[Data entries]
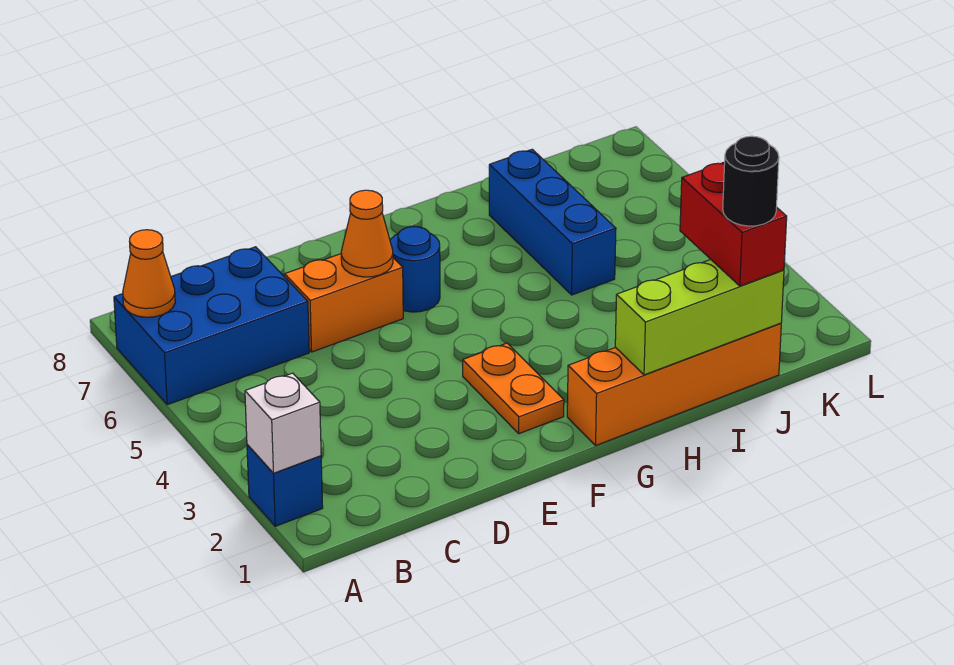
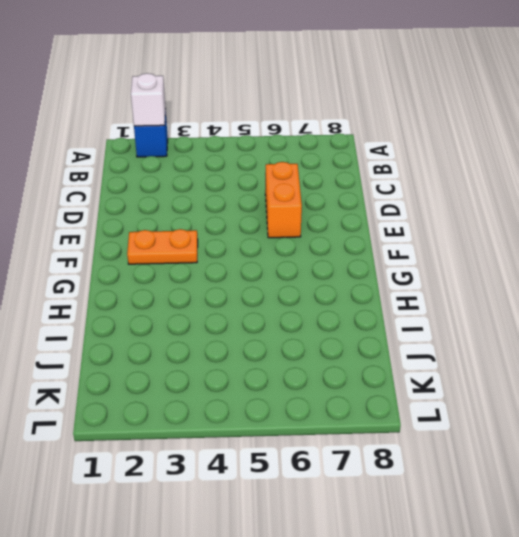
none -> blue brick A6:C7 level 1
none -> blue round brick F6 level 1
none -> orange brick G1:J1 level 1

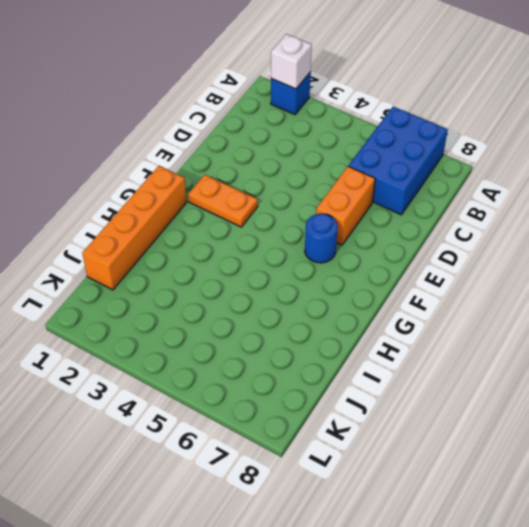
none -> blue brick I5:I7 level 1
none -> orange cone A7 level 2
none -> orange cone E6 level 2

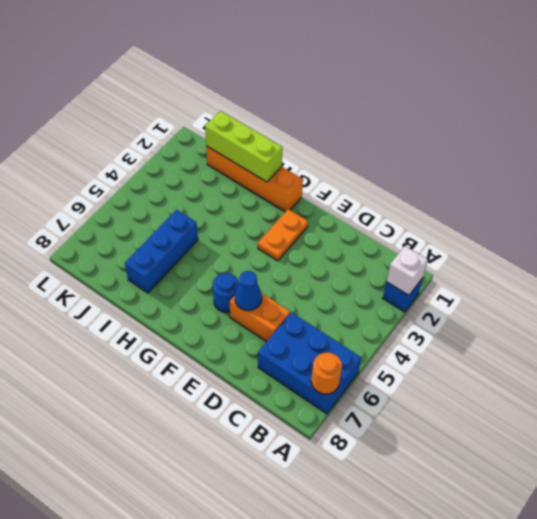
orange round brick A7 level 2 -> orange cone A7 level 2
blue cone E6 level 2 -> orange cone E6 level 2
none -> red brick J1:J2 level 3
none -> black round brick J1 level 4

Task
The lines from the one holding "none -> red brick J1:J2 level 3" to the final line of the entries, both included, are what should be output, exactly and alone.

Task response
none -> red brick J1:J2 level 3
none -> black round brick J1 level 4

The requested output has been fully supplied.